(Entries shown)

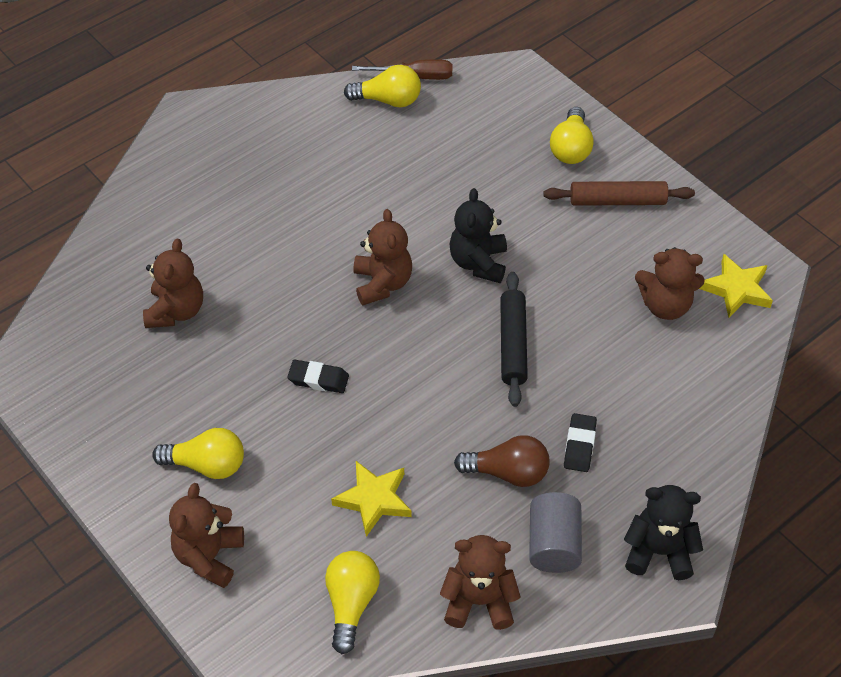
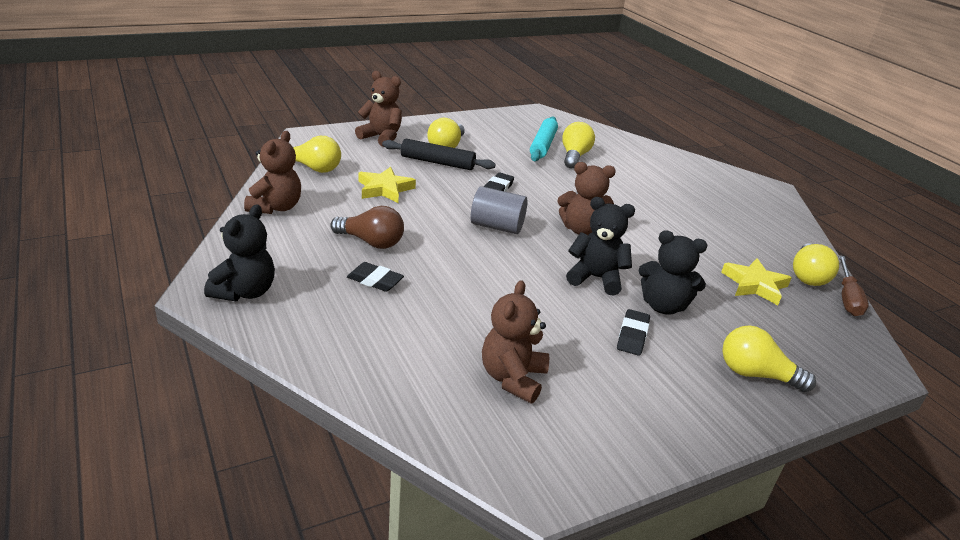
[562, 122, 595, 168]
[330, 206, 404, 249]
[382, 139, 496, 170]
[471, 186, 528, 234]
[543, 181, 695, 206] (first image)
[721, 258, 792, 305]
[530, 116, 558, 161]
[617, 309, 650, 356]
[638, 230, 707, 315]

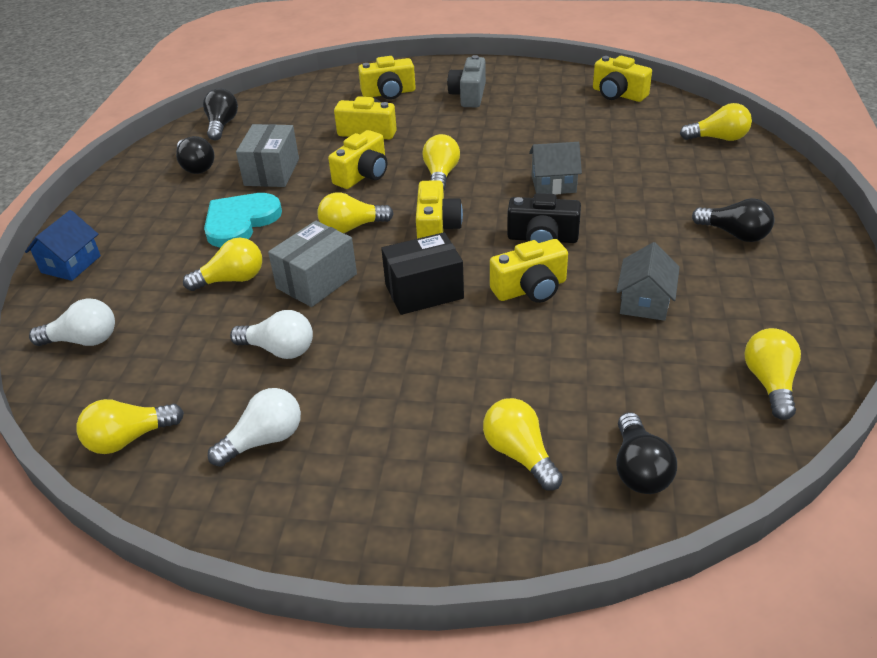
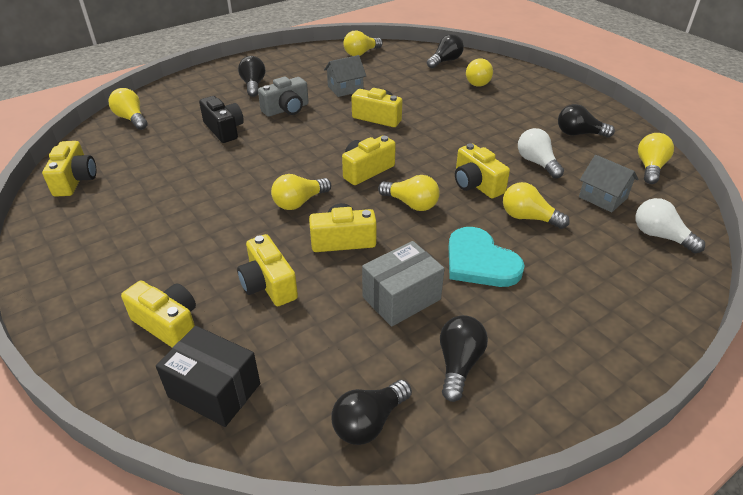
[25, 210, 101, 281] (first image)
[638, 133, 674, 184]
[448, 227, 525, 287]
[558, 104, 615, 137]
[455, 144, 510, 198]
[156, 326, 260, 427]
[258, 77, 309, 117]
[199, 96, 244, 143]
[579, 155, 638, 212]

(End Entries shown)
(Entries shown)

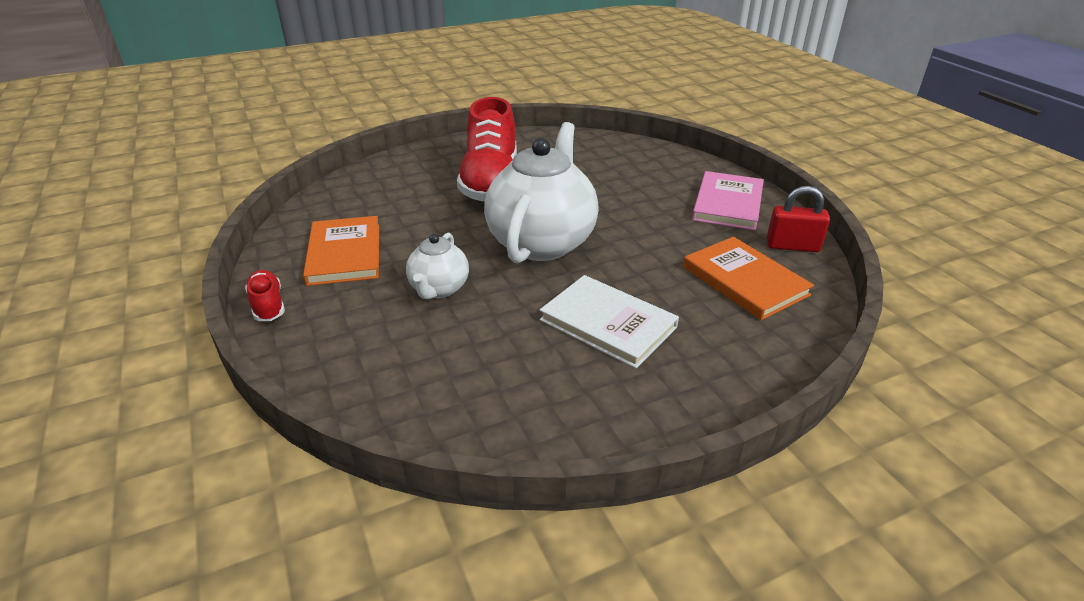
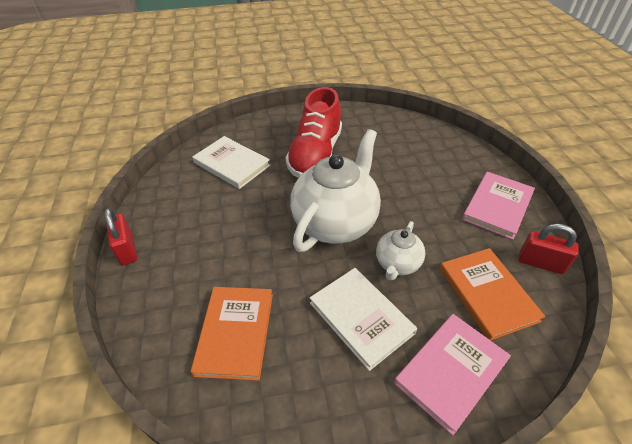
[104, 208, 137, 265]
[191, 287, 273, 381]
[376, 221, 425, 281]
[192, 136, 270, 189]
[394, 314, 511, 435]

(End Entries shown)

## What this task involves
Could you set down, word for word, only the lines above from the line with "[455, 144, 510, 198]" to the line with "[579, 155, 638, 212]", including both?

## Answer area
[455, 144, 510, 198]
[156, 326, 260, 427]
[258, 77, 309, 117]
[199, 96, 244, 143]
[579, 155, 638, 212]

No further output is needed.